Task objective -
Give only the number of lines in the records below that contain the word "yellow".

Coordinate-based object records -
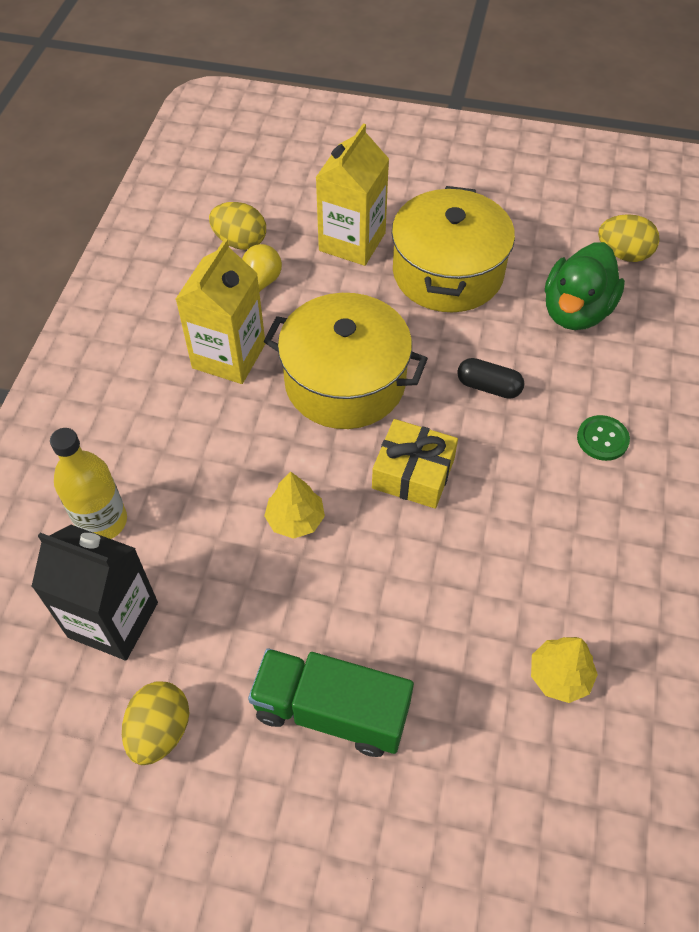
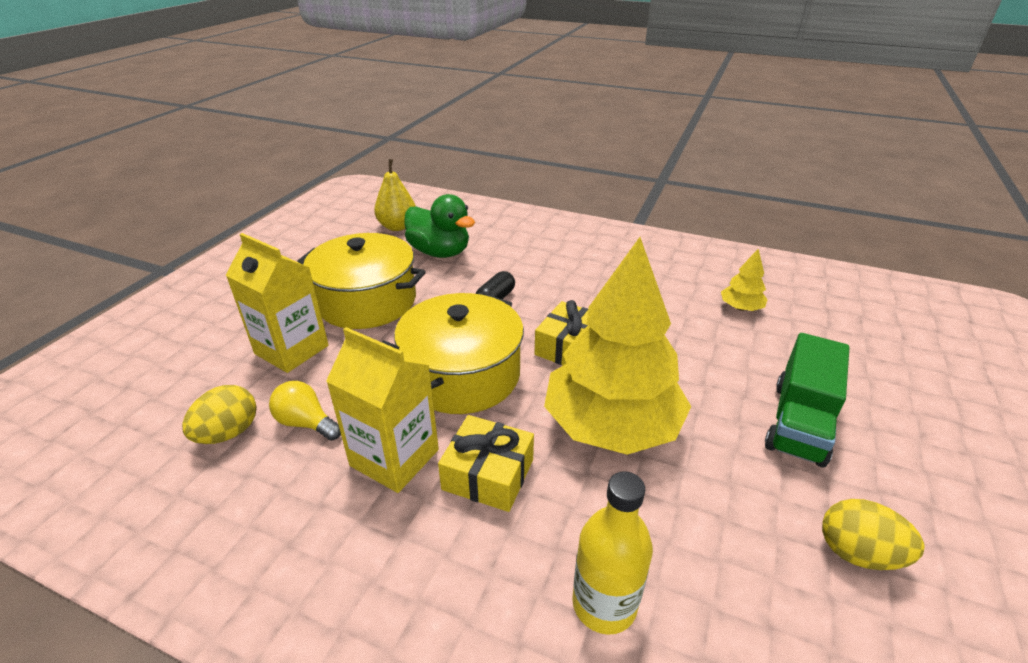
camera: 80 degrees left, 20 degrees down
(113, 620) = (738, 595): black carton -> none
(219, 426) = (488, 474): none -> yellow gift
(295, 519) = (611, 425): yellow tree -> yellow tree, size x2.45
(602, 439) = (555, 261): green button -> none
(623, 254) = (397, 227): yellow egg -> yellow pear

Task answer -
3